Top of Data excerpts

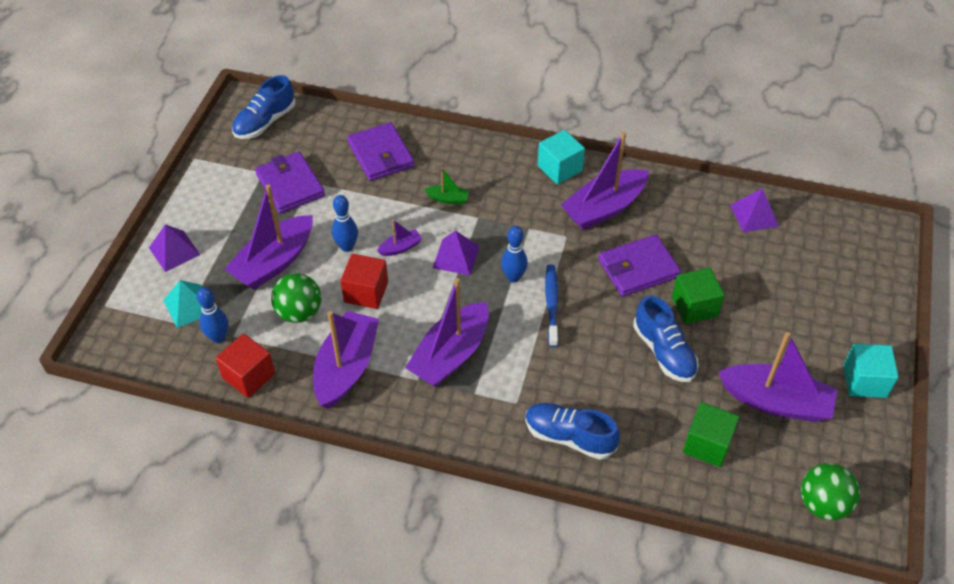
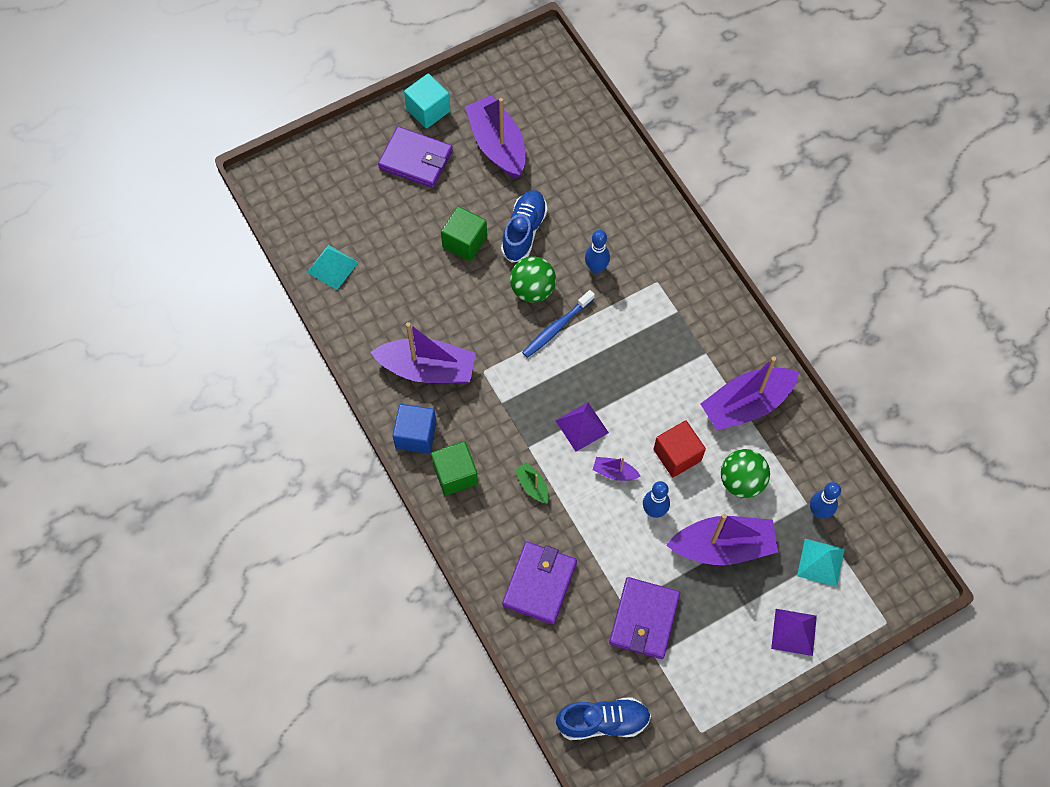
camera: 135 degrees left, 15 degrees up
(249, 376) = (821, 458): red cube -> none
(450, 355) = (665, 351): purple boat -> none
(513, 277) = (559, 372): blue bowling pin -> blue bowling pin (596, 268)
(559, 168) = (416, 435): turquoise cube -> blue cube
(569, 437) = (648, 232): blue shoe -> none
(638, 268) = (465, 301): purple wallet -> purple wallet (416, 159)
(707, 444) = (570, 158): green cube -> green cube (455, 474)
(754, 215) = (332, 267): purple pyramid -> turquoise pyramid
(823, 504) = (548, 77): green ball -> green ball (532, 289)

Bottom of Data excerpts

Do not include images; quote all of the entries above exactly.

* [Answer for this exercise]
camera: 135 degrees left, 15 degrees up
(249, 376) = (821, 458): red cube -> none
(450, 355) = (665, 351): purple boat -> none
(513, 277) = (559, 372): blue bowling pin -> blue bowling pin (596, 268)
(559, 168) = (416, 435): turquoise cube -> blue cube
(569, 437) = (648, 232): blue shoe -> none
(638, 268) = (465, 301): purple wallet -> purple wallet (416, 159)
(707, 444) = (570, 158): green cube -> green cube (455, 474)
(754, 215) = (332, 267): purple pyramid -> turquoise pyramid
(823, 504) = (548, 77): green ball -> green ball (532, 289)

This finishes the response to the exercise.